Exercise prompt:
Gather every line from the entries below that contains the string "shortInstrumentName".

........

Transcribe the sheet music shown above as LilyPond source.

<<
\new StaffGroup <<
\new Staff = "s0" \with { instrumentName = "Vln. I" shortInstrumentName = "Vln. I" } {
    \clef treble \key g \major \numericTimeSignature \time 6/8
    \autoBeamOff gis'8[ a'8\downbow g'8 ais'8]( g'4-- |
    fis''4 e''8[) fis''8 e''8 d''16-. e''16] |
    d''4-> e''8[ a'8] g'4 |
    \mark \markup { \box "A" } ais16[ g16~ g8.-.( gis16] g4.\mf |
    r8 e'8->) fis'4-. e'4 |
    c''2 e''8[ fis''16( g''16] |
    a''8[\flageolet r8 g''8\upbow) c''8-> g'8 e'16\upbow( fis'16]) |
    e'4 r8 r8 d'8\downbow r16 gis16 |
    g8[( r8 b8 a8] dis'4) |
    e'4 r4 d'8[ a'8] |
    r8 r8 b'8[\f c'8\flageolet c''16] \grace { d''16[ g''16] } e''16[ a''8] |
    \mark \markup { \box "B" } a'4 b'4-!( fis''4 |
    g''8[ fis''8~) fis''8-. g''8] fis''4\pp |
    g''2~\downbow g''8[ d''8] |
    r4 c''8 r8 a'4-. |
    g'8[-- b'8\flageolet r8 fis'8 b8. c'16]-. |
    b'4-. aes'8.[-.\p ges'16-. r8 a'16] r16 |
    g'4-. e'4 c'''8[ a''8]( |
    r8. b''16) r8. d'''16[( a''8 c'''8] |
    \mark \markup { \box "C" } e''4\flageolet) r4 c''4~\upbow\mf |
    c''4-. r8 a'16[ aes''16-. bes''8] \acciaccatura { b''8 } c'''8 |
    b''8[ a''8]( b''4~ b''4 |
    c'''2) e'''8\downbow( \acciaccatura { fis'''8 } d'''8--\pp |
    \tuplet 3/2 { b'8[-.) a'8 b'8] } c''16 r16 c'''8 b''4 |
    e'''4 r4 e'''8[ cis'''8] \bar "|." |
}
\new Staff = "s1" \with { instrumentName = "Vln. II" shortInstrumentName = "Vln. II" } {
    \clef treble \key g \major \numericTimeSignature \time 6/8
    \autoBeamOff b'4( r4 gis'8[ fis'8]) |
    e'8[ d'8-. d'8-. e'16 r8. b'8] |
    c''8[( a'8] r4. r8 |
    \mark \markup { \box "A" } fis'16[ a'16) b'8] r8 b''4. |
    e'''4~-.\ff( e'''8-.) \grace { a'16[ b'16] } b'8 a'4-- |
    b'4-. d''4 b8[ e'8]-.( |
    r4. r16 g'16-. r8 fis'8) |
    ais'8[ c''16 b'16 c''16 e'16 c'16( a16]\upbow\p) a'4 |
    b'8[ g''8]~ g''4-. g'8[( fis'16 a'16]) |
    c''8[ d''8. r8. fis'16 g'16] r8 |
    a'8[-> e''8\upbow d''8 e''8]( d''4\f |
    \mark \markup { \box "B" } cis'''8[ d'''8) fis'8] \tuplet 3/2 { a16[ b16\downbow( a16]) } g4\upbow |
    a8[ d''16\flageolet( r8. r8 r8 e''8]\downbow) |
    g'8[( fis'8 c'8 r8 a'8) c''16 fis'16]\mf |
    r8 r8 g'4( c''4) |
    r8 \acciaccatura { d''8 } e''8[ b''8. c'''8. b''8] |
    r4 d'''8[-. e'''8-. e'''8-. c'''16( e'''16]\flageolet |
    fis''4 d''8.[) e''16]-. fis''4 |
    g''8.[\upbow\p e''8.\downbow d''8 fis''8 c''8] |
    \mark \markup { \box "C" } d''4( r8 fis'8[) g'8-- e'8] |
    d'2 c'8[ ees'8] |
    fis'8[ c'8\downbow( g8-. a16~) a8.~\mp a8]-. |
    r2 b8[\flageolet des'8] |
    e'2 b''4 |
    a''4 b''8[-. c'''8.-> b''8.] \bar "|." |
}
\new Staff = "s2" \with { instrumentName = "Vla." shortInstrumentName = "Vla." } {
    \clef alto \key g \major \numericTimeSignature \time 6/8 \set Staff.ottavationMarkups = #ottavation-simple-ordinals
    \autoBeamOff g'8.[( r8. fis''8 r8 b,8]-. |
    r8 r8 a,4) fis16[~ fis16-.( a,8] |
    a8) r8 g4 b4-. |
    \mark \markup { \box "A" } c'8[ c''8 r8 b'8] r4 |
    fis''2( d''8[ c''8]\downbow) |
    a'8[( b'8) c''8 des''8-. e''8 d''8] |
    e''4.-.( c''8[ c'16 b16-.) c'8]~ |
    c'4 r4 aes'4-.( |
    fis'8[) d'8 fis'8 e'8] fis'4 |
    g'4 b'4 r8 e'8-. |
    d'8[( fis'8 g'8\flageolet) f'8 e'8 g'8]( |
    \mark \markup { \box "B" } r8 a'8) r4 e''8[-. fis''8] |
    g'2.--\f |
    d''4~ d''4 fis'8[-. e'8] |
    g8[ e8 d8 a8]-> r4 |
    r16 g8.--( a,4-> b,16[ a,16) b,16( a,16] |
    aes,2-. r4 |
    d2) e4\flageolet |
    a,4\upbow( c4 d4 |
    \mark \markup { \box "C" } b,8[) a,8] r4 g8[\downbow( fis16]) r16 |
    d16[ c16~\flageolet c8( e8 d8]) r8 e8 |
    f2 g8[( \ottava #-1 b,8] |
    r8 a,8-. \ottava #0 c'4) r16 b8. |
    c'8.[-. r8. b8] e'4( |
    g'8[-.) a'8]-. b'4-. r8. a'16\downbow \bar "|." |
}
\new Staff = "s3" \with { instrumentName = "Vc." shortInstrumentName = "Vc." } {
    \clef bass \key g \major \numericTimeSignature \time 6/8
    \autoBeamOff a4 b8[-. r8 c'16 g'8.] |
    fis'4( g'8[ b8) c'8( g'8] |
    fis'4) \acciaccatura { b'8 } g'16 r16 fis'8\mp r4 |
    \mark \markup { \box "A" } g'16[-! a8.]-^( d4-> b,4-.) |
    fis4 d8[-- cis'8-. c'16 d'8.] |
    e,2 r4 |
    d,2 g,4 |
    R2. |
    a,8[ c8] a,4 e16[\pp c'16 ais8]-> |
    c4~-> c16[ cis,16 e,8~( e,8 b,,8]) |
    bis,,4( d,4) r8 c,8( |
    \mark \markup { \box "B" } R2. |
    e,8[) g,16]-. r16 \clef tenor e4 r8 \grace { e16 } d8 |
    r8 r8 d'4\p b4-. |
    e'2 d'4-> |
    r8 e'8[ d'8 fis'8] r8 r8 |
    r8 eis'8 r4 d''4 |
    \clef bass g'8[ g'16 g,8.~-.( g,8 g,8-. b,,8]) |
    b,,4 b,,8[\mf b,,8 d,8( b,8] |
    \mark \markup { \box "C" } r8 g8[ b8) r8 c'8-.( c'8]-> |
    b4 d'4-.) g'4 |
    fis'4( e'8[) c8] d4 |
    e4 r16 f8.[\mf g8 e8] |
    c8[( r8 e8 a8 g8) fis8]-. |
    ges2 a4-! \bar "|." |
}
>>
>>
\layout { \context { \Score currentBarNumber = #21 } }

........

Full answer:
\new Staff = "s0" \with { instrumentName = "Vln. I" shortInstrumentName = "Vln. I" } {
\new Staff = "s1" \with { instrumentName = "Vln. II" shortInstrumentName = "Vln. II" } {
\new Staff = "s2" \with { instrumentName = "Vla." shortInstrumentName = "Vla." } {
\new Staff = "s3" \with { instrumentName = "Vc." shortInstrumentName = "Vc." } {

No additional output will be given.